TASK TO CARRY OUT: Working from the entries below, count every line that includes the word "blue". Return the figure alone.

GIVEN DATA:

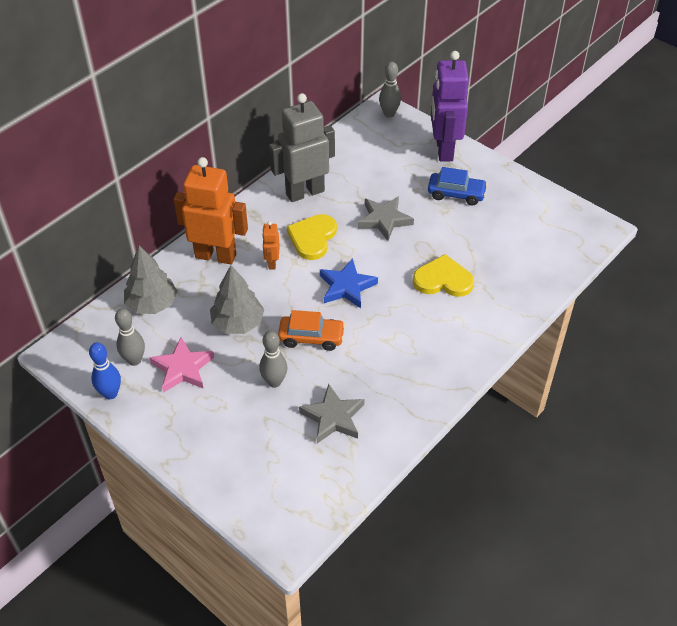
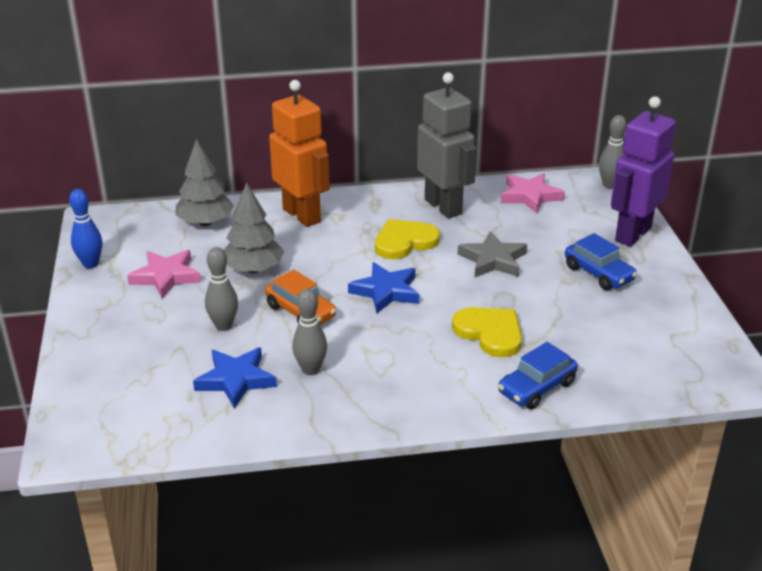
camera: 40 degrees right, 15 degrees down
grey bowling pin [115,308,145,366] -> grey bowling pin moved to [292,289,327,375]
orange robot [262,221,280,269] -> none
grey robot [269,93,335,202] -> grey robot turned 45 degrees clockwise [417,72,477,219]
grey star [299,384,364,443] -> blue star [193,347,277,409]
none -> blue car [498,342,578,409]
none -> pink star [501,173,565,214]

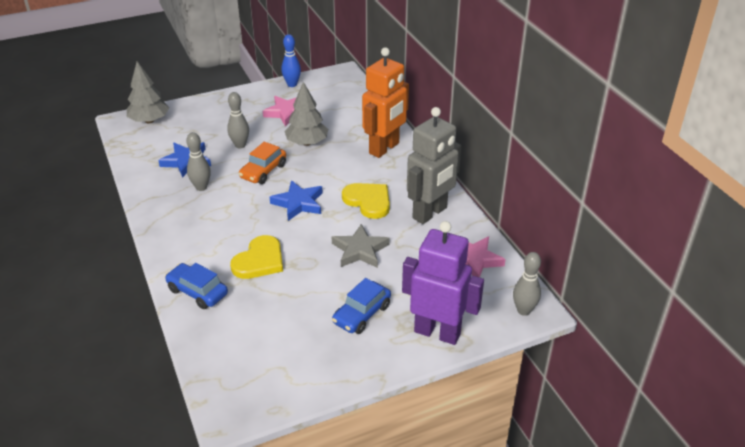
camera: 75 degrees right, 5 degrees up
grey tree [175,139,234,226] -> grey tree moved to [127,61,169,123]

RESPONSE FOR THIS EXERCISE: 2